Provided records »
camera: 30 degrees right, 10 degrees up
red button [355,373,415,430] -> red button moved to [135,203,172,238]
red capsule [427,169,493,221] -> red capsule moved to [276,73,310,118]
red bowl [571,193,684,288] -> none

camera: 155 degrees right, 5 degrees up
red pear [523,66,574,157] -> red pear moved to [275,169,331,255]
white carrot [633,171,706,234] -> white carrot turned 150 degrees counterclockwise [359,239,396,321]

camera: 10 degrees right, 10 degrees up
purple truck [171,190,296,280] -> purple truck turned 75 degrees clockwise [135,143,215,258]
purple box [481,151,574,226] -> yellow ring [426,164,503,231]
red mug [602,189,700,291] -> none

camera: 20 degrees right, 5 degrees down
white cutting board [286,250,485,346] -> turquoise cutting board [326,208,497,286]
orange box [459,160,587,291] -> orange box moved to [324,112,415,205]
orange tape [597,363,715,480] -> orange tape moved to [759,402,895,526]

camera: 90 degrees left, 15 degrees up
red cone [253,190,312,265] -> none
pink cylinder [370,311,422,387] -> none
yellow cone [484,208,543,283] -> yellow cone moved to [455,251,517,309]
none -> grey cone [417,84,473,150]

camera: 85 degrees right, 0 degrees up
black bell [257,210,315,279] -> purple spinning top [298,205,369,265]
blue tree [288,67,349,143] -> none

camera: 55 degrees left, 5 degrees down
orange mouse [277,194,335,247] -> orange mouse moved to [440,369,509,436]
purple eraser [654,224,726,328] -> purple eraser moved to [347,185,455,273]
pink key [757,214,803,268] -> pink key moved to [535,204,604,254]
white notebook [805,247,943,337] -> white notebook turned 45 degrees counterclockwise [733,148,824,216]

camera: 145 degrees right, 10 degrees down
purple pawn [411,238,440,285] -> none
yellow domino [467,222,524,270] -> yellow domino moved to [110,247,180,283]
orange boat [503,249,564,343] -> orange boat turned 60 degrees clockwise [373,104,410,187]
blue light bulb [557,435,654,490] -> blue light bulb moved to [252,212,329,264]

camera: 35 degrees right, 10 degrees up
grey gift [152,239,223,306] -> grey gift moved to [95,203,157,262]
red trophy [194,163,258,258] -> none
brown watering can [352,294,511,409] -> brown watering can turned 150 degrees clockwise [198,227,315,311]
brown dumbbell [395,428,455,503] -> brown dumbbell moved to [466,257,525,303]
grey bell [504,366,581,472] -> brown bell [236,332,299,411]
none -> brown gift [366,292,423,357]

Work to be completed » Return all of the material verbatim, with no line left out.

Your response »
camera: 30 degrees right, 10 degrees up
red button [355,373,415,430] -> red button moved to [135,203,172,238]
red capsule [427,169,493,221] -> red capsule moved to [276,73,310,118]
red bowl [571,193,684,288] -> none

camera: 155 degrees right, 5 degrees up
red pear [523,66,574,157] -> red pear moved to [275,169,331,255]
white carrot [633,171,706,234] -> white carrot turned 150 degrees counterclockwise [359,239,396,321]

camera: 10 degrees right, 10 degrees up
purple truck [171,190,296,280] -> purple truck turned 75 degrees clockwise [135,143,215,258]
purple box [481,151,574,226] -> yellow ring [426,164,503,231]
red mug [602,189,700,291] -> none

camera: 20 degrees right, 5 degrees down
white cutting board [286,250,485,346] -> turquoise cutting board [326,208,497,286]
orange box [459,160,587,291] -> orange box moved to [324,112,415,205]
orange tape [597,363,715,480] -> orange tape moved to [759,402,895,526]

camera: 90 degrees left, 15 degrees up
red cone [253,190,312,265] -> none
pink cylinder [370,311,422,387] -> none
yellow cone [484,208,543,283] -> yellow cone moved to [455,251,517,309]
none -> grey cone [417,84,473,150]

camera: 85 degrees right, 0 degrees up
black bell [257,210,315,279] -> purple spinning top [298,205,369,265]
blue tree [288,67,349,143] -> none

camera: 55 degrees left, 5 degrees down
orange mouse [277,194,335,247] -> orange mouse moved to [440,369,509,436]
purple eraser [654,224,726,328] -> purple eraser moved to [347,185,455,273]
pink key [757,214,803,268] -> pink key moved to [535,204,604,254]
white notebook [805,247,943,337] -> white notebook turned 45 degrees counterclockwise [733,148,824,216]

camera: 145 degrees right, 10 degrees down
purple pawn [411,238,440,285] -> none
yellow domino [467,222,524,270] -> yellow domino moved to [110,247,180,283]
orange boat [503,249,564,343] -> orange boat turned 60 degrees clockwise [373,104,410,187]
blue light bulb [557,435,654,490] -> blue light bulb moved to [252,212,329,264]

camera: 35 degrees right, 10 degrees up
grey gift [152,239,223,306] -> grey gift moved to [95,203,157,262]
red trophy [194,163,258,258] -> none
brown watering can [352,294,511,409] -> brown watering can turned 150 degrees clockwise [198,227,315,311]
brown dumbbell [395,428,455,503] -> brown dumbbell moved to [466,257,525,303]
grey bell [504,366,581,472] -> brown bell [236,332,299,411]
none -> brown gift [366,292,423,357]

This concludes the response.